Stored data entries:
[Start of section]
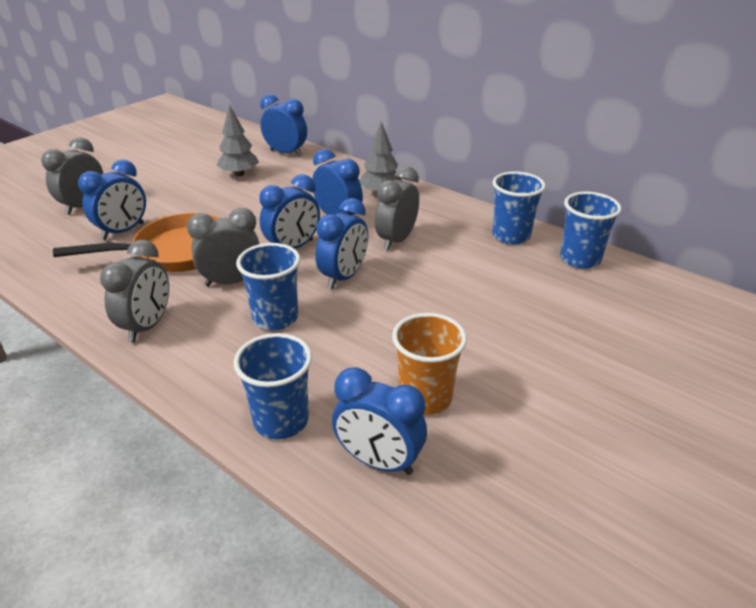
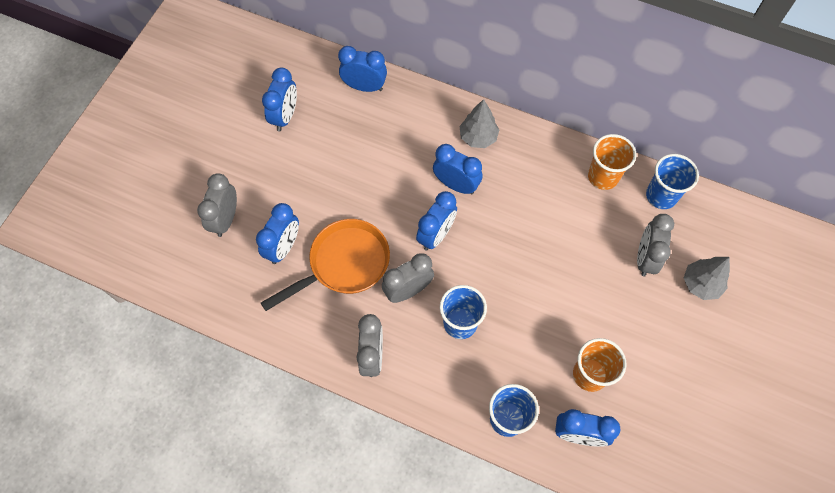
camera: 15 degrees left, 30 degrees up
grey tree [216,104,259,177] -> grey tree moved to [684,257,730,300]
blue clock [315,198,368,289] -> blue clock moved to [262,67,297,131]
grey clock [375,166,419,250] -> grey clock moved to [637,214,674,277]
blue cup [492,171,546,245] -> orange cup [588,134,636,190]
[End of section]
Transcribe the complete set of entries verbatim. No pictures belong in the copy.

camera: 15 degrees left, 30 degrees up
grey tree [216,104,259,177] -> grey tree moved to [684,257,730,300]
blue clock [315,198,368,289] -> blue clock moved to [262,67,297,131]
grey clock [375,166,419,250] -> grey clock moved to [637,214,674,277]
blue cup [492,171,546,245] -> orange cup [588,134,636,190]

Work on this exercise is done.